Object change descriptions:
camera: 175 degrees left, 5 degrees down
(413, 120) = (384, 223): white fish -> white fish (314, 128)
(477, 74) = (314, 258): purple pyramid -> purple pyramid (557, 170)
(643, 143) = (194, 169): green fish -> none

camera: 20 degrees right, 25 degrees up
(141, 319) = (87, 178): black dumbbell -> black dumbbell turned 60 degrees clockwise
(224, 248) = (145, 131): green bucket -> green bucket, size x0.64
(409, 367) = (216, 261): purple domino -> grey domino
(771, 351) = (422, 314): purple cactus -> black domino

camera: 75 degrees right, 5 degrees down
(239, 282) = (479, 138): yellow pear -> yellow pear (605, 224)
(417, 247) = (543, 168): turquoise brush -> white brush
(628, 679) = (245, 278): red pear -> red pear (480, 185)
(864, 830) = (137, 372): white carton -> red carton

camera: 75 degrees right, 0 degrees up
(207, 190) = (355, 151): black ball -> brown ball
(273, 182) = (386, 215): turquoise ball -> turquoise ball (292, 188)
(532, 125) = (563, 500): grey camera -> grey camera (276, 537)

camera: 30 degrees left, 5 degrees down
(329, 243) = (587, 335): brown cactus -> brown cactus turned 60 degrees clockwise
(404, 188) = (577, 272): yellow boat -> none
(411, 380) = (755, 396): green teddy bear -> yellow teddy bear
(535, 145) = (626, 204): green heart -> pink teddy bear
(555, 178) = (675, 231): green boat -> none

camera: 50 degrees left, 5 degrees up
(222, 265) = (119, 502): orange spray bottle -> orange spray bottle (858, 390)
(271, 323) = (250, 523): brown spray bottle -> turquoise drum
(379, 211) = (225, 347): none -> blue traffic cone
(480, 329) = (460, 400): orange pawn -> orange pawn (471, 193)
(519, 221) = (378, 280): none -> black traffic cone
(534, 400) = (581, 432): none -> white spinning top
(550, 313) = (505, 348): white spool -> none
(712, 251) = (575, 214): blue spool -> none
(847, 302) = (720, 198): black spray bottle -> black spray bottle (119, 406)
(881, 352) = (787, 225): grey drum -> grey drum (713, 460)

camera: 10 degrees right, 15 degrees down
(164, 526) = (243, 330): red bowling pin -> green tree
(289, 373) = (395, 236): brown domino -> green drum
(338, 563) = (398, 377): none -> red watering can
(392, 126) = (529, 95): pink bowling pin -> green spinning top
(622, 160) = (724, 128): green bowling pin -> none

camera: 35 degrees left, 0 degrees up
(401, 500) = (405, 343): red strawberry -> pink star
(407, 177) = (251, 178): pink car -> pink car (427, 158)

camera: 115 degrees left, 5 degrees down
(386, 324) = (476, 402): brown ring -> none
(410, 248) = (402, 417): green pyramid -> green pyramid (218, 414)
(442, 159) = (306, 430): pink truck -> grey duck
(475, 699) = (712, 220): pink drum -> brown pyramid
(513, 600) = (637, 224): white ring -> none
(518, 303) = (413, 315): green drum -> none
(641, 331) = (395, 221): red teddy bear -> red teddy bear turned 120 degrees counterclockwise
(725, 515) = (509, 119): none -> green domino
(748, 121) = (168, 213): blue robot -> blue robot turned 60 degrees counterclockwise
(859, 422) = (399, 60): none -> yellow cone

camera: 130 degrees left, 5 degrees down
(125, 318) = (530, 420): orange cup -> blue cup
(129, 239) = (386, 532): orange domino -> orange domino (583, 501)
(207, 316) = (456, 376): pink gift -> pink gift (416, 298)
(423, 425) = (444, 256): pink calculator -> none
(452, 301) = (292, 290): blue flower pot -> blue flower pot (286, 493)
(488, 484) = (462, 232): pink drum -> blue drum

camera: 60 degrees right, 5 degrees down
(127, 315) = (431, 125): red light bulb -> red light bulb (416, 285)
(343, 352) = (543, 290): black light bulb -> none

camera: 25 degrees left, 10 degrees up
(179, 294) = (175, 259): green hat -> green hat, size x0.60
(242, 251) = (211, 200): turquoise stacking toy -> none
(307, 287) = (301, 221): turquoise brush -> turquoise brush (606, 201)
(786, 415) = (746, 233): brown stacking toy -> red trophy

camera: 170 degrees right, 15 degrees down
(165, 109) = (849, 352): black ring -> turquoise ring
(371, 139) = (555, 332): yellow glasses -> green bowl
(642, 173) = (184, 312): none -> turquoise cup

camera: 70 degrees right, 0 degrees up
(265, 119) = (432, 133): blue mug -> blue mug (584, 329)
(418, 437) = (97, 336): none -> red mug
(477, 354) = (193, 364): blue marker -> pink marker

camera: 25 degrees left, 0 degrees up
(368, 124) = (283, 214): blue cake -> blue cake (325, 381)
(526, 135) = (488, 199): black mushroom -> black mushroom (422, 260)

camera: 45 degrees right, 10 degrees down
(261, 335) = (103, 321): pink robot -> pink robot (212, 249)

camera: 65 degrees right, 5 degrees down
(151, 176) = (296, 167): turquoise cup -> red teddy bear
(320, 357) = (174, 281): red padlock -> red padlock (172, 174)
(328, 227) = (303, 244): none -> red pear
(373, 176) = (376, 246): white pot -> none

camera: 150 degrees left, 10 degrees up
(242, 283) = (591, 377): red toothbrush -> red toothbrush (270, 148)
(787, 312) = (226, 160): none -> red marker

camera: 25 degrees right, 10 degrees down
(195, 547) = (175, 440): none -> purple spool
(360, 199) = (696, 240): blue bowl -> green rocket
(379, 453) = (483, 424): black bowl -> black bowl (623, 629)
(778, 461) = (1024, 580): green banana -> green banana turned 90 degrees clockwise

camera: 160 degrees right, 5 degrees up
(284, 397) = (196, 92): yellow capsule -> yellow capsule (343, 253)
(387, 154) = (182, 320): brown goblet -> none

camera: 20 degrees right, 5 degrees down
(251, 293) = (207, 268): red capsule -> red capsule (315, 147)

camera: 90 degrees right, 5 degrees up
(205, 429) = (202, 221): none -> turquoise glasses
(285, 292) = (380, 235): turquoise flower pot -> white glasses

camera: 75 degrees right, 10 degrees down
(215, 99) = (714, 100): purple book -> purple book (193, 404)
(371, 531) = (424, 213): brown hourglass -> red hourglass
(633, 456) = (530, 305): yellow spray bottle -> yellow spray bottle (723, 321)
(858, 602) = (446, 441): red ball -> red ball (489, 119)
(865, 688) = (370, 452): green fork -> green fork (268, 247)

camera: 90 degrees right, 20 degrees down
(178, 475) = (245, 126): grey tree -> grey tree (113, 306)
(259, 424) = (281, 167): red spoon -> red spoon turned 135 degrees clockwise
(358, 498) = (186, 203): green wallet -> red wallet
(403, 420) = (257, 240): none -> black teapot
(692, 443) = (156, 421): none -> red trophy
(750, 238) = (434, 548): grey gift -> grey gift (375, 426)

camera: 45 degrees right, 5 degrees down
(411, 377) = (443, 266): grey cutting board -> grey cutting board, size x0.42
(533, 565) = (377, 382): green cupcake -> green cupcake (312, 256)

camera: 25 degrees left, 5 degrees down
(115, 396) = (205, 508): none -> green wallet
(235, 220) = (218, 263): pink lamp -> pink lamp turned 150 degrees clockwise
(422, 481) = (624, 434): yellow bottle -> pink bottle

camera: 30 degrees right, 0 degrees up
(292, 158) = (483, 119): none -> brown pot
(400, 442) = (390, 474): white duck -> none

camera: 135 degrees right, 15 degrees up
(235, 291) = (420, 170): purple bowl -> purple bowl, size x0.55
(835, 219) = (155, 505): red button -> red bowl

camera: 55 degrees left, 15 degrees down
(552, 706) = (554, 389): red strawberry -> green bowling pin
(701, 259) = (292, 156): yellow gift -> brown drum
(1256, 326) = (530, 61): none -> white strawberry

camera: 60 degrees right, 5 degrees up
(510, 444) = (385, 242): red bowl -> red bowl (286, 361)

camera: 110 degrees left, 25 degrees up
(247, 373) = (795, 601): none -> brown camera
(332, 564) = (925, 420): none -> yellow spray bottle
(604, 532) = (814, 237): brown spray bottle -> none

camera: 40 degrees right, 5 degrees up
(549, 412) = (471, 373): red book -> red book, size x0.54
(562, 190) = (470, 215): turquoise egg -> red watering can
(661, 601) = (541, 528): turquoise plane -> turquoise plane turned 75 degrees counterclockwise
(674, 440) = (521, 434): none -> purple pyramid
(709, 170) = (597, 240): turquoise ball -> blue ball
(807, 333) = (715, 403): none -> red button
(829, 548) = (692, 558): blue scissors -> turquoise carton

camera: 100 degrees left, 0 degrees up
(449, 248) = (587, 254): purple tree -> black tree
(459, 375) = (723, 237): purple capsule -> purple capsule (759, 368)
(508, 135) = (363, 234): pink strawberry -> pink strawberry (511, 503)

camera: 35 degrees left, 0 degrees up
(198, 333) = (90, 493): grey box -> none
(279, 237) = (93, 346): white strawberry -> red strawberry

**Task requirements:** Take the line above containing "(550, 313) = (505, 348): white spool -> none", the line containing "(407, 177) = (251, 178): pink", and all lines in between, and copy them exactly without anything else.

**Written answer:**
(550, 313) = (505, 348): white spool -> none
(712, 251) = (575, 214): blue spool -> none
(847, 302) = (720, 198): black spray bottle -> black spray bottle (119, 406)
(881, 352) = (787, 225): grey drum -> grey drum (713, 460)

camera: 10 degrees right, 15 degrees down
(164, 526) = (243, 330): red bowling pin -> green tree
(289, 373) = (395, 236): brown domino -> green drum
(338, 563) = (398, 377): none -> red watering can
(392, 126) = (529, 95): pink bowling pin -> green spinning top
(622, 160) = (724, 128): green bowling pin -> none

camera: 35 degrees left, 0 degrees up
(401, 500) = (405, 343): red strawberry -> pink star
(407, 177) = (251, 178): pink car -> pink car (427, 158)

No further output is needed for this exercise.